§ Your task
Rewrite the rows below, changing every "point_idx" to "point_id" and leaving everything else the same.

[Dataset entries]
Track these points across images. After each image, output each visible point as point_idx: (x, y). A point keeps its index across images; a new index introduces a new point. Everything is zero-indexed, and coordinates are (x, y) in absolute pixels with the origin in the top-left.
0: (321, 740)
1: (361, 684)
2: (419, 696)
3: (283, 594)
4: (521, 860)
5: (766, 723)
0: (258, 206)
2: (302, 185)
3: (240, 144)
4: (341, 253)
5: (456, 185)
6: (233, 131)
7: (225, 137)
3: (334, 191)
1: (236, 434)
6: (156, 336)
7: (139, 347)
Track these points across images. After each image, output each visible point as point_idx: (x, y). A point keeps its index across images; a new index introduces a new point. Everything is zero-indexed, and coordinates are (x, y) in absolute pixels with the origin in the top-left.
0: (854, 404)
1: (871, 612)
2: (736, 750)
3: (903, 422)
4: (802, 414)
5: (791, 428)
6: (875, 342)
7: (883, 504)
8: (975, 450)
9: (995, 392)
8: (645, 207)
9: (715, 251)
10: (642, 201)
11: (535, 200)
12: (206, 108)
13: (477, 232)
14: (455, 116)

§ Written response
Track these points across images. After each image, output each visible point as point_id: (x, y). A point keeps its index across images; a new index introduces a new point. Everything is zero-indexed, and coordinates are (x, y) in absolute pixels with the origin in the top-left.
0: (321, 740)
1: (361, 684)
2: (419, 696)
3: (283, 594)
4: (521, 860)
5: (766, 723)
0: (258, 206)
2: (302, 185)
3: (240, 144)
4: (341, 253)
5: (456, 185)
6: (233, 131)
7: (225, 137)
3: (334, 191)
1: (236, 434)
6: (156, 336)
7: (139, 347)
Track these points across images. After each image, output each visible point as point_id: (x, y). A point keeps its index across images; a new index introduces a new point. Everything is zero-indexed, and coordinates are (x, y) in absolute pixels with the origin in the top-left.
0: (854, 404)
1: (871, 612)
2: (736, 750)
3: (903, 422)
4: (802, 414)
5: (791, 428)
6: (875, 342)
7: (883, 504)
8: (975, 450)
9: (995, 392)
8: (645, 207)
9: (715, 251)
10: (642, 201)
11: (535, 200)
12: (206, 108)
13: (477, 232)
14: (455, 116)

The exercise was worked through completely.